● **What is being asked**:
The listing is to be repeated exactly, and its pictures are to be left out.

● **Dataset extract**:
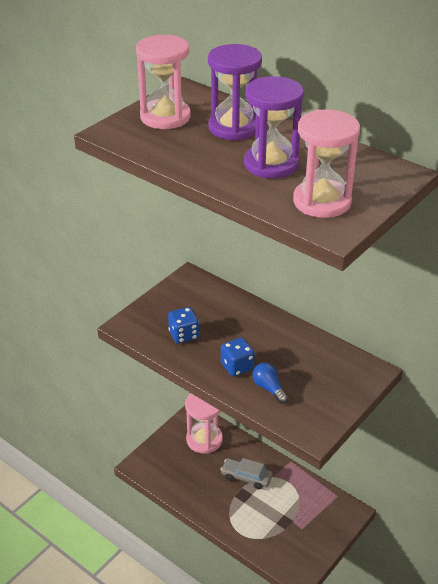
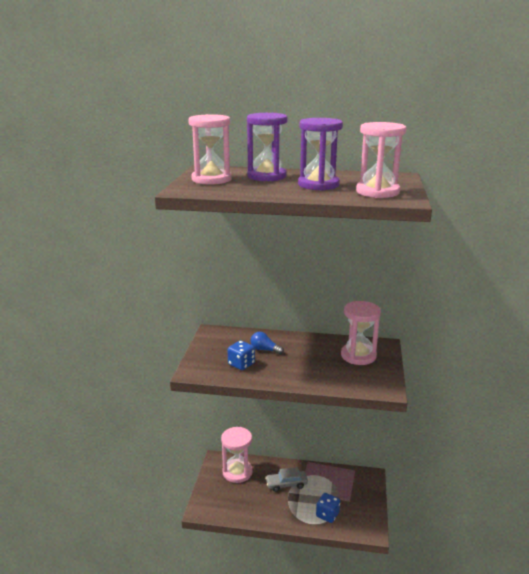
camera: 30 degrees left, 15 degrees down
(237, 367) = (297, 370): blue dice -> blue dice (327, 515)
(269, 388) = (331, 375): blue light bulb -> blue light bulb (264, 350)
(325, 374) = (358, 356): none -> pink hourglass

● **Output for this exercise**:
camera: 30 degrees left, 15 degrees down
(237, 367) = (297, 370): blue dice -> blue dice (327, 515)
(269, 388) = (331, 375): blue light bulb -> blue light bulb (264, 350)
(325, 374) = (358, 356): none -> pink hourglass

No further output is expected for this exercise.